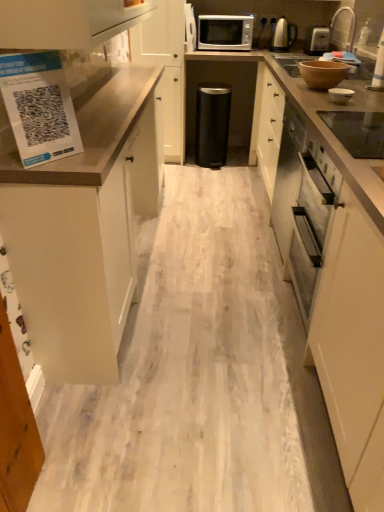
Where is `vacant region to the right of white matte cabinet at left, the 2th cabinetry when ordered from back to front`? This screenshot has height=512, width=384. vacant region to the right of white matte cabinet at left, the 2th cabinetry when ordered from back to front is located at coordinates (212, 251).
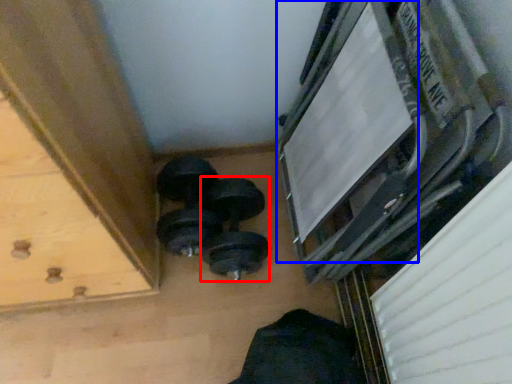
Question: Which of the following is the closest to the observer, dumbbell (highlighted by a red box) or window frame (highlighted by a blue box)?

Choices:
 (A) dumbbell
 (B) window frame

Answer: (B)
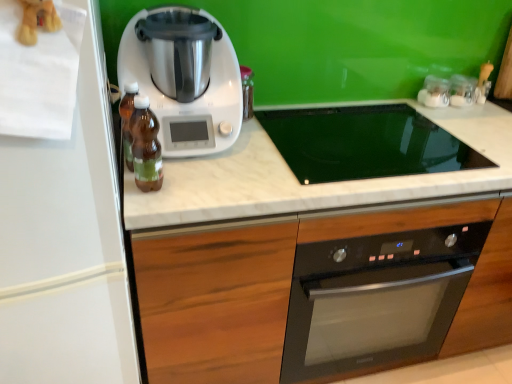
The height and width of the screenshot is (384, 512). Find the location of `unoccupied area in front of clear glass jars at upper right, which ranks as the second appliance in left-to-right order`. unoccupied area in front of clear glass jars at upper right, which ranks as the second appliance in left-to-right order is located at coordinates (460, 112).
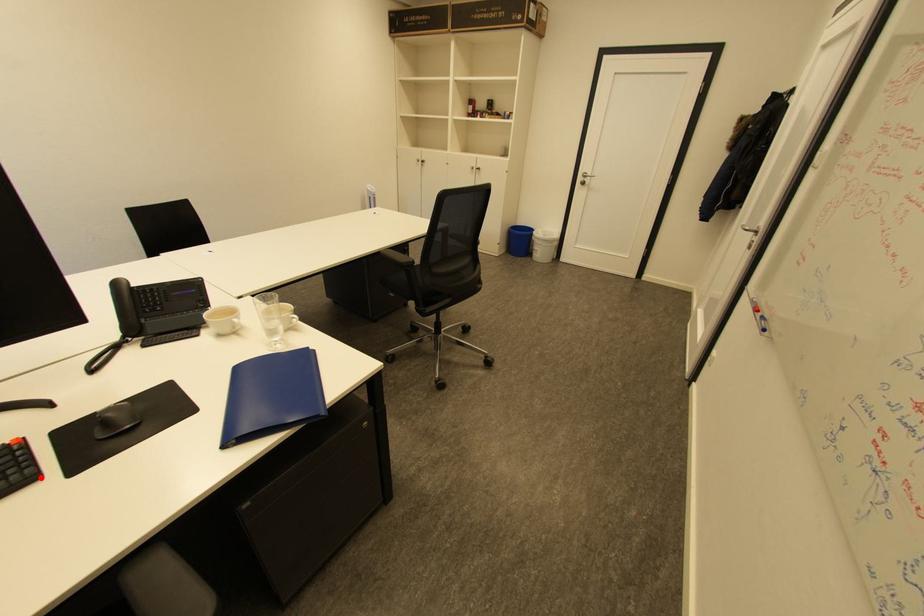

» About this task: Can you render the part of the material that opens with the line containing "Question: Which of" and runs through the end of the material as a Markdown table with the columns Row and Line, skipping blank lines and leaving out the pictures?

» Expected answer:
| Row | Line |
|---|---|
| 1 | Question: Which of the following is the closest to the observer, dumbbell (highlighted by a red box) or window frame (highlighted by a blue box)? |
| 2 | Choices: |
| 3 |  (A) dumbbell |
| 4 |  (B) window frame |
| 5 | Answer: (B) |
| 6 | The height and width of the screenshot is (384, 512). Find the location of `unoccupied area in front of clear glass jars at upper right, which ranks as the second appliance in left-to-right order`. unoccupied area in front of clear glass jars at upper right, which ranks as the second appliance in left-to-right order is located at coordinates (460, 112). |